» **Aim of the task**:
Copy all the records word for word, apart from any pictures.

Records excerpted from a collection
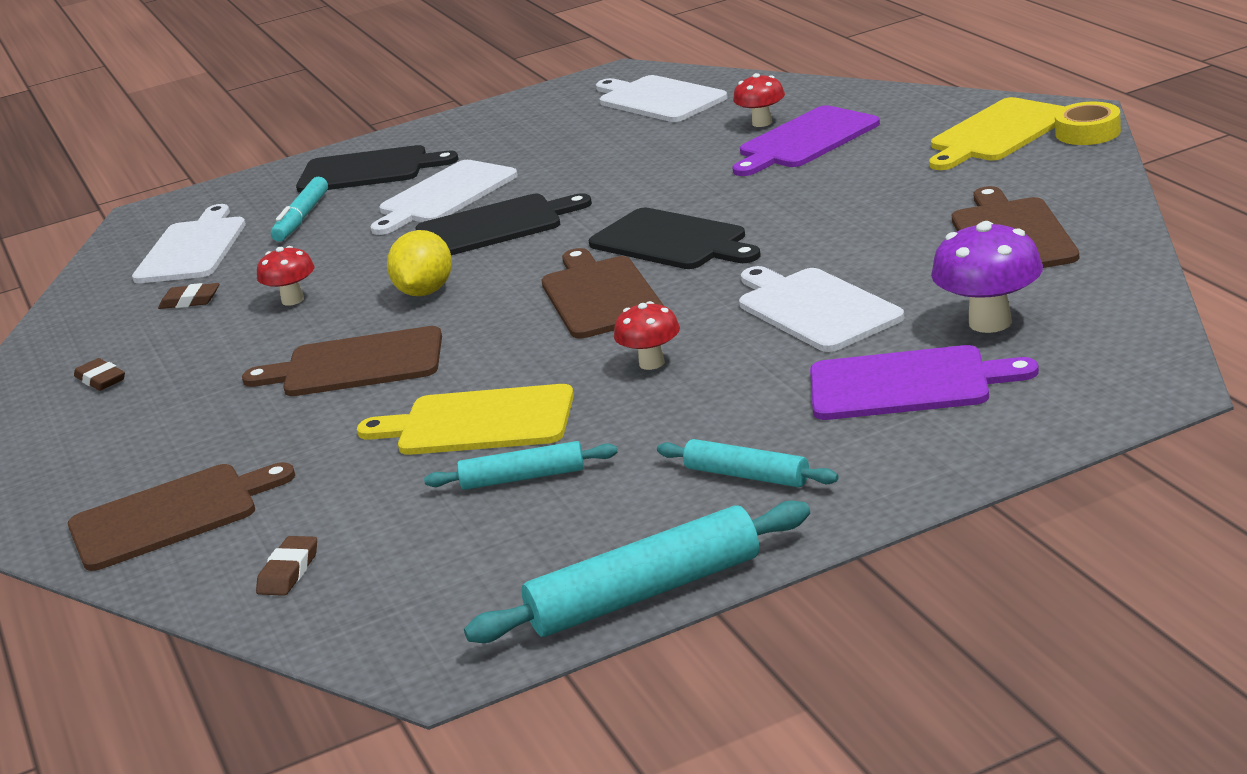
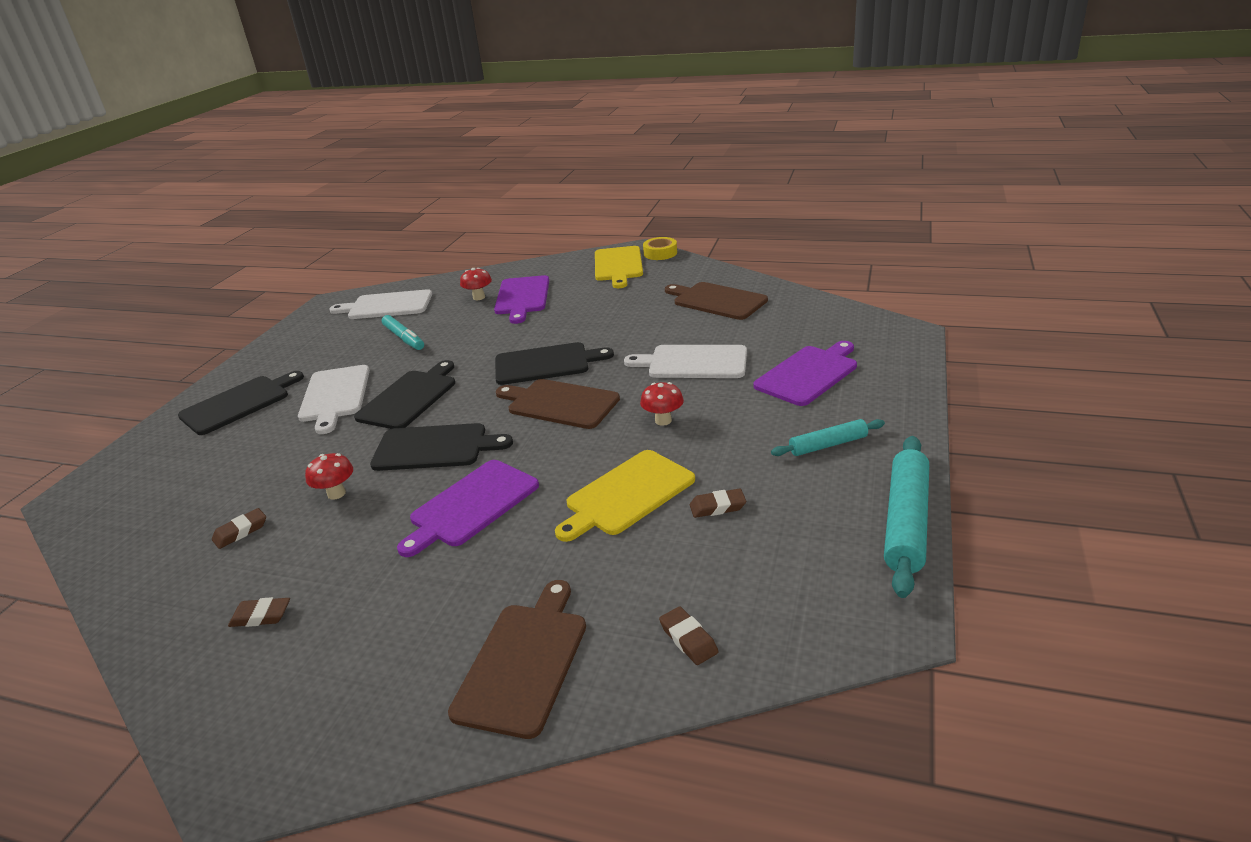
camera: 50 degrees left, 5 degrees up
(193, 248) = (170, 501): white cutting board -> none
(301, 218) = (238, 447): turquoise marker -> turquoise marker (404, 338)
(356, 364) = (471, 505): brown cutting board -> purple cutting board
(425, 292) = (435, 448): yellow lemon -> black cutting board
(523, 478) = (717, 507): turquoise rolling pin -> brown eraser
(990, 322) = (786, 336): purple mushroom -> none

» **Response**:
camera: 50 degrees left, 5 degrees up
(193, 248) = (170, 501): white cutting board -> none
(301, 218) = (238, 447): turquoise marker -> turquoise marker (404, 338)
(356, 364) = (471, 505): brown cutting board -> purple cutting board
(425, 292) = (435, 448): yellow lemon -> black cutting board
(523, 478) = (717, 507): turquoise rolling pin -> brown eraser
(990, 322) = (786, 336): purple mushroom -> none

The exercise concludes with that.